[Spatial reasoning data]
::::::::::
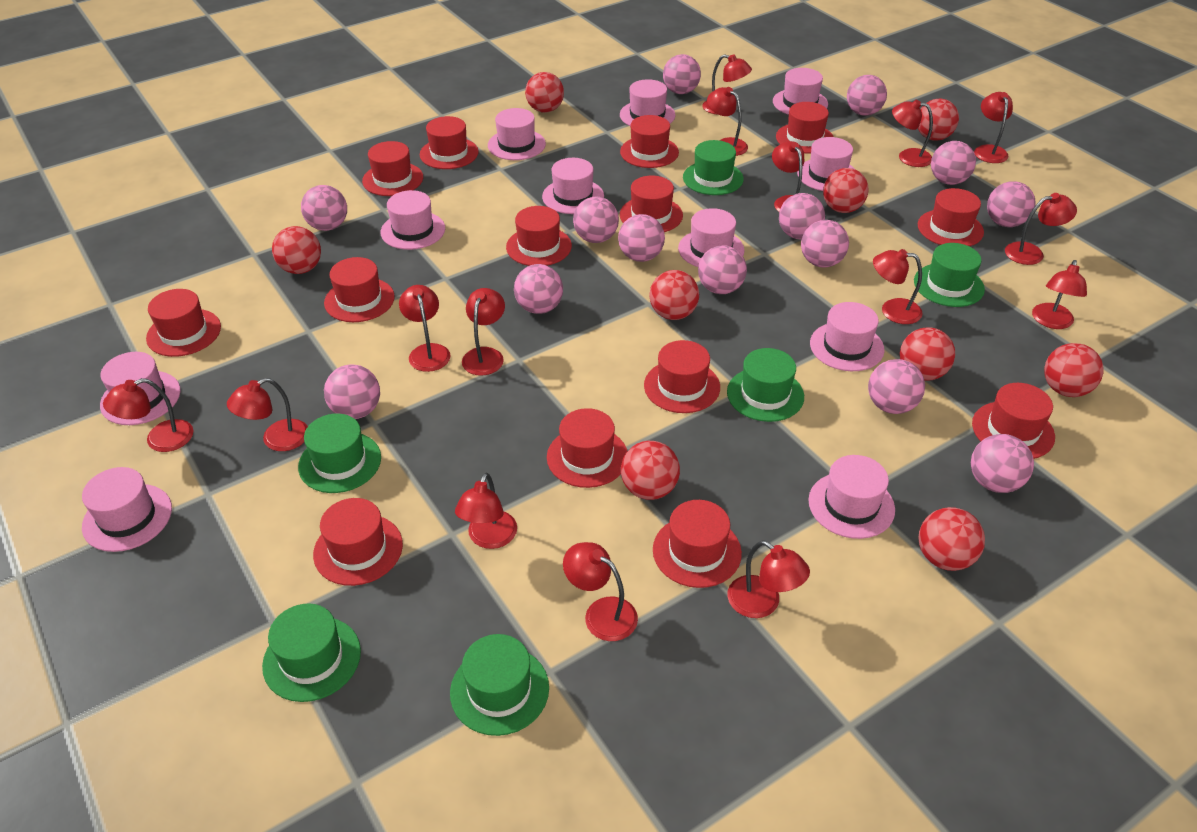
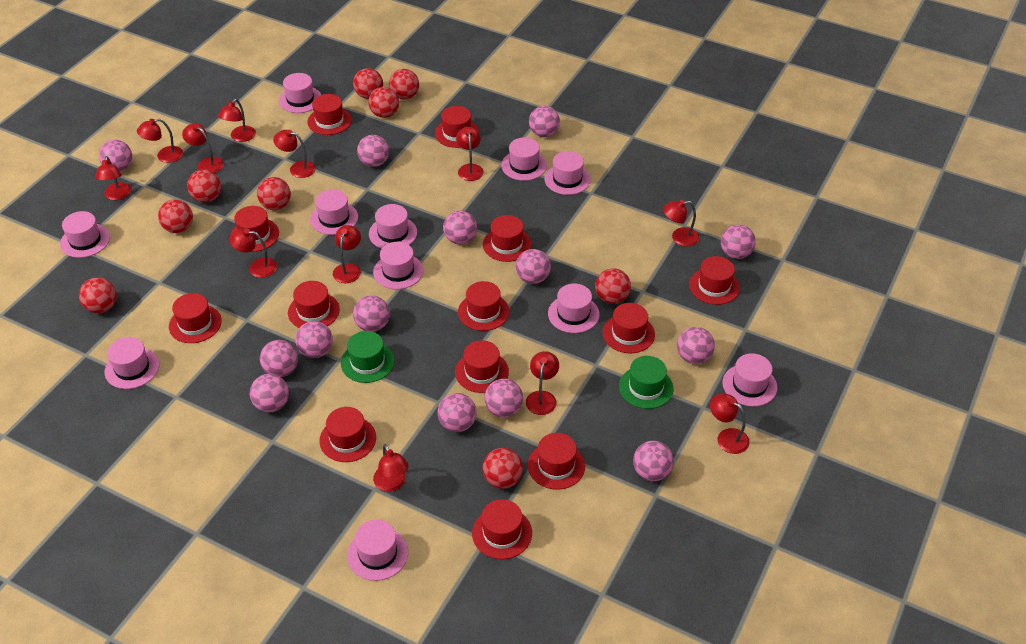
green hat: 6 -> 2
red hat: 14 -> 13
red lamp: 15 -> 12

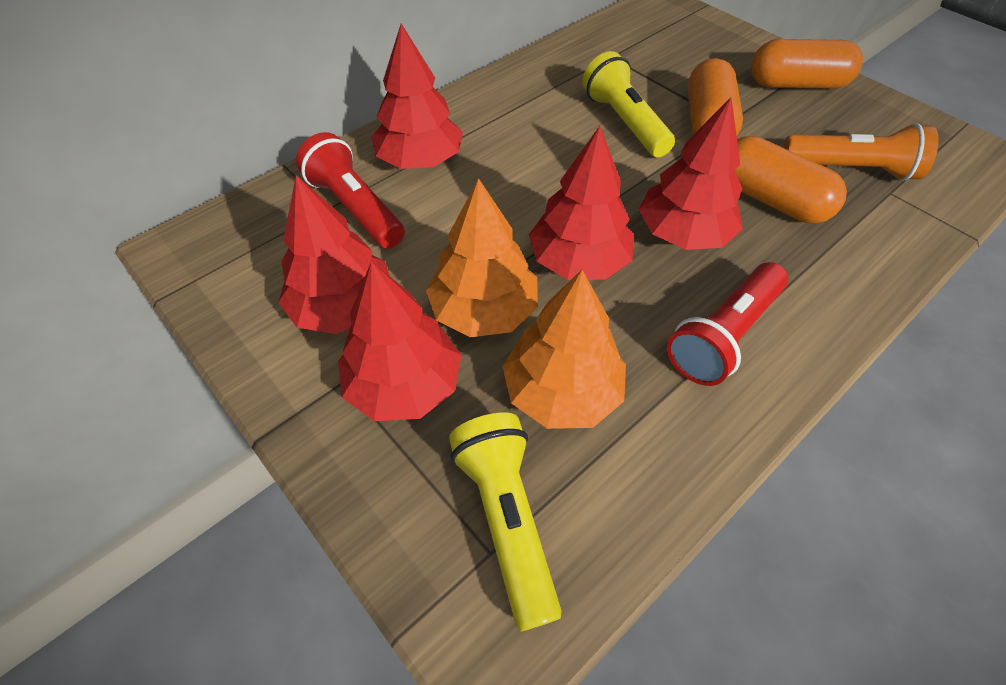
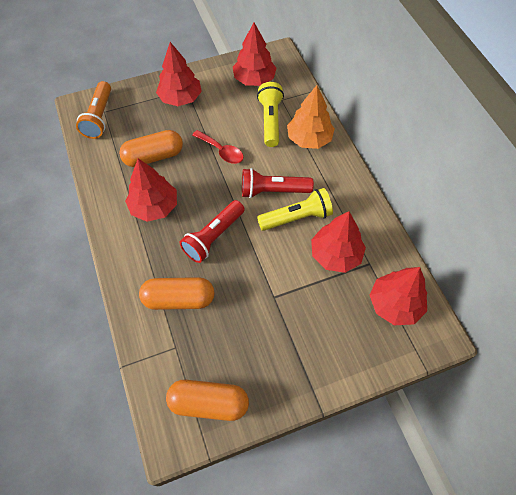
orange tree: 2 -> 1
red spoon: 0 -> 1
::::::::::
> **Instructions for the task**: Set down all of the entries exactly as they stand, without any image.

> **Expected output**:
green hat: 6 -> 2
red hat: 14 -> 13
red lamp: 15 -> 12

orange tree: 2 -> 1
red spoon: 0 -> 1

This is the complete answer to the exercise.